Of all the lines below, return only those starting with the line holding "black cup: 2 -> 3" and going on through the line holding "turquoise plate: 3 -> 2", exactly as written.

## MATERIAL SHOWN
☆ ☆ ☆ ☆ ☆ ☆ ☆
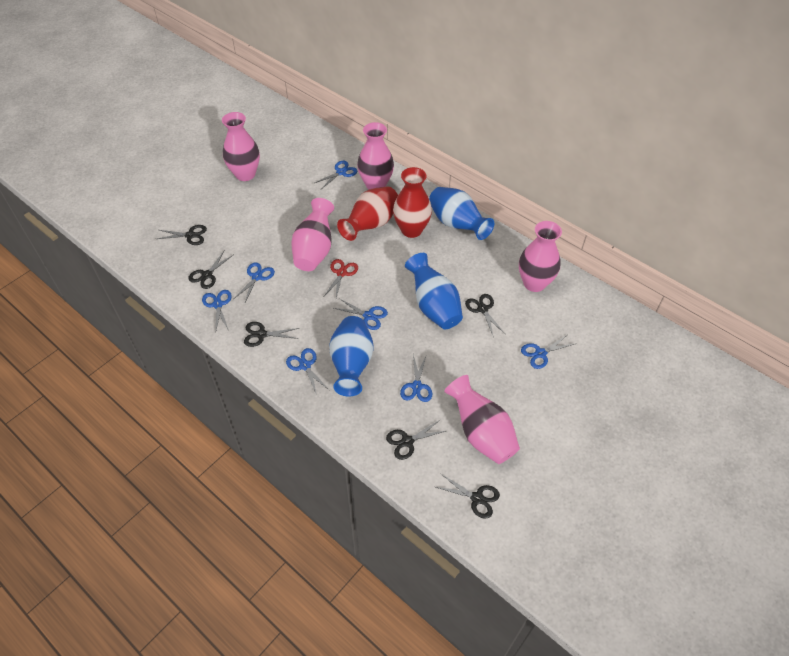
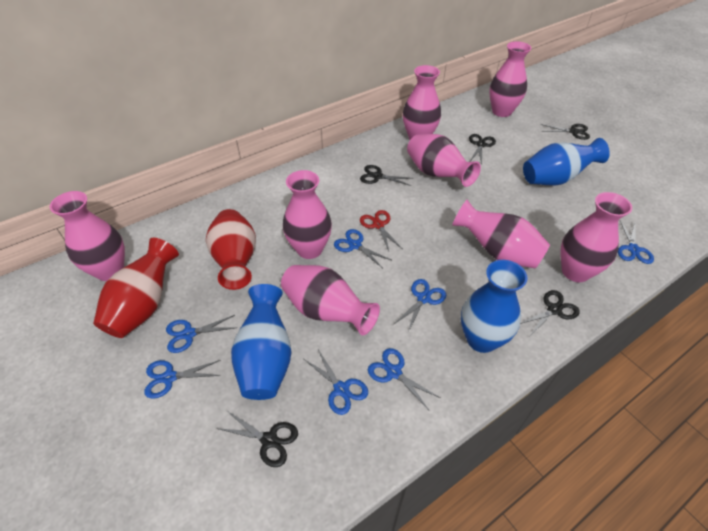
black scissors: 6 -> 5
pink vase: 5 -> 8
☆ ☆ ☆ ☆ ☆ ☆ ☆
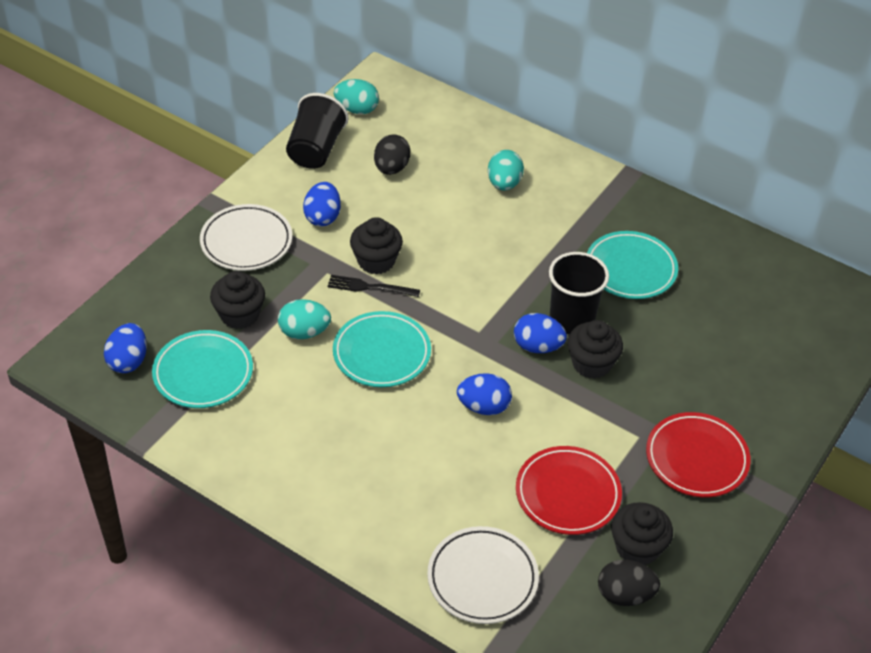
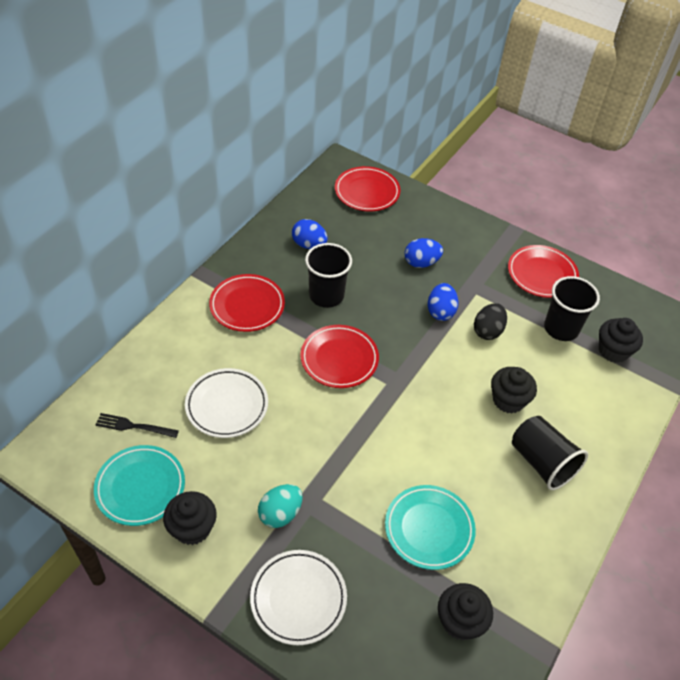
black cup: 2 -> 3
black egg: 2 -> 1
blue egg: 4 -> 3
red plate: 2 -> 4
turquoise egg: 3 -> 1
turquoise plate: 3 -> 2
☆ ☆ ☆ ☆ ☆ ☆ ☆
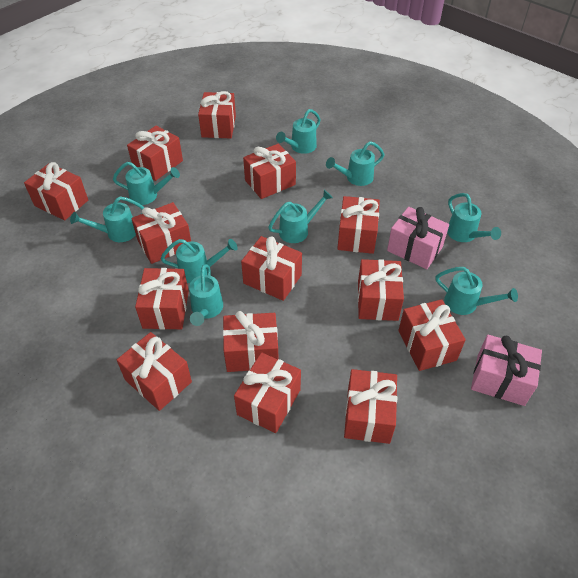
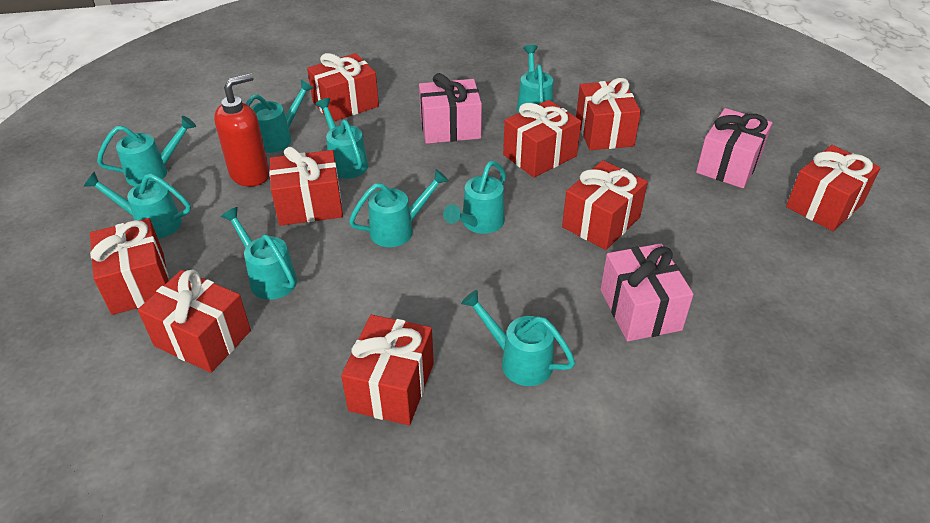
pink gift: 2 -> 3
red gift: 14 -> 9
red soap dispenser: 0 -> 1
☆ ☆ ☆ ☆ ☆ ☆ ☆
## ANSWER SPACE
black cup: 2 -> 3
black egg: 2 -> 1
blue egg: 4 -> 3
red plate: 2 -> 4
turquoise egg: 3 -> 1
turquoise plate: 3 -> 2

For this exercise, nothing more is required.